● EXERCISE BRIEF
With the pictures left out, restate every entry word for word.

Saved data entries
::::

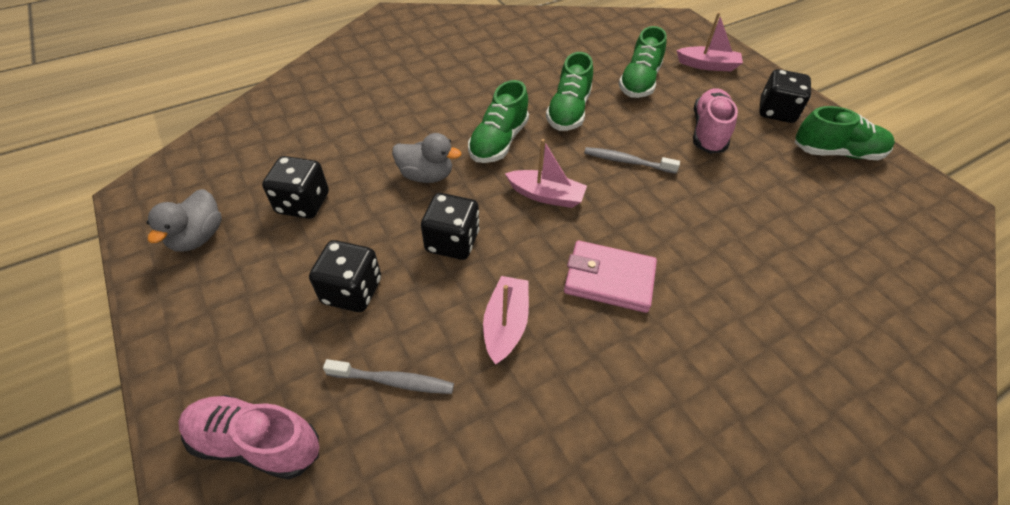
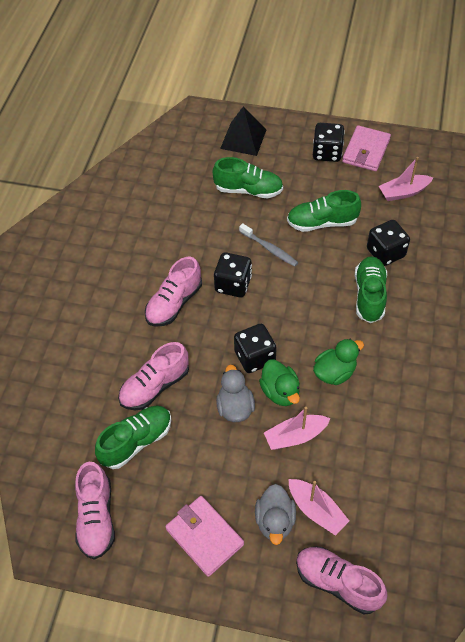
black pyramid: 0 -> 1
green duck: 0 -> 2
grey toothbrush: 2 -> 1
pink shoe: 2 -> 4
pink wallet: 1 -> 2

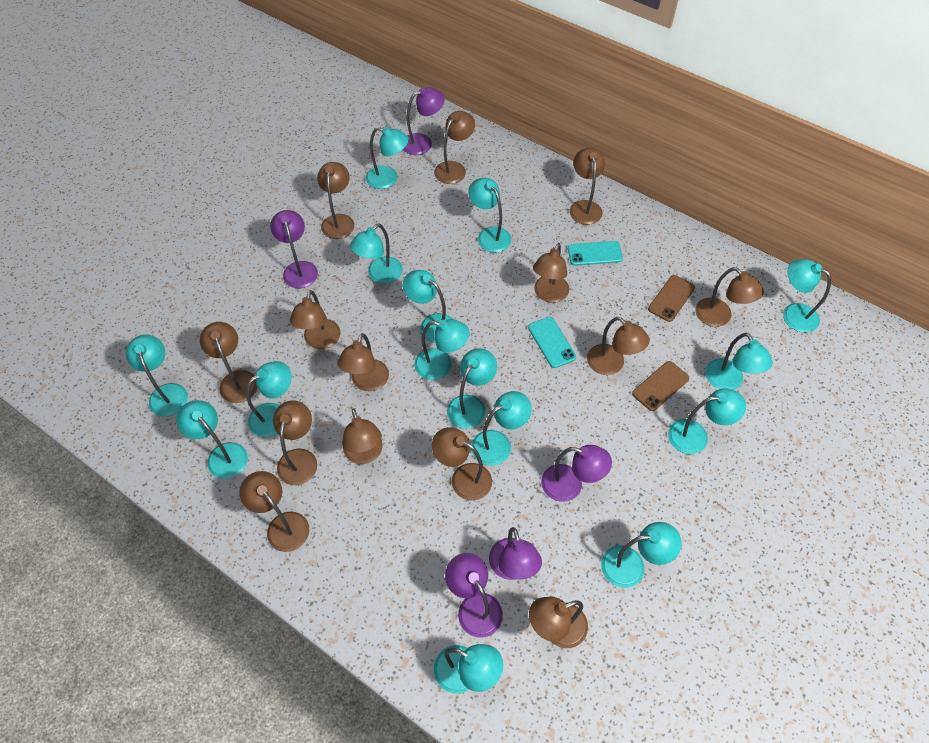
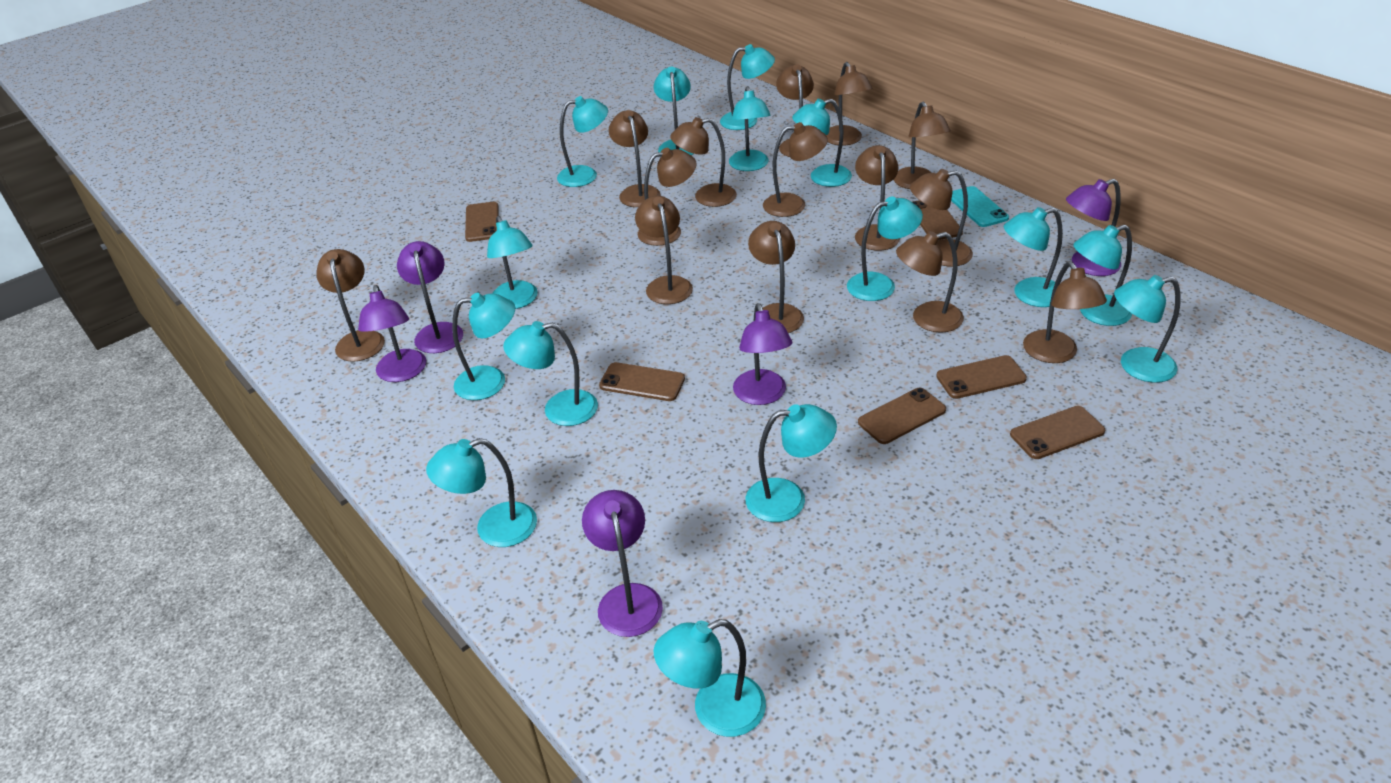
brown phone: 2 -> 6
turquoise phone: 2 -> 1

::::

● REPLY TO THE TASK
black pyramid: 0 -> 1
green duck: 0 -> 2
grey toothbrush: 2 -> 1
pink shoe: 2 -> 4
pink wallet: 1 -> 2

brown phone: 2 -> 6
turquoise phone: 2 -> 1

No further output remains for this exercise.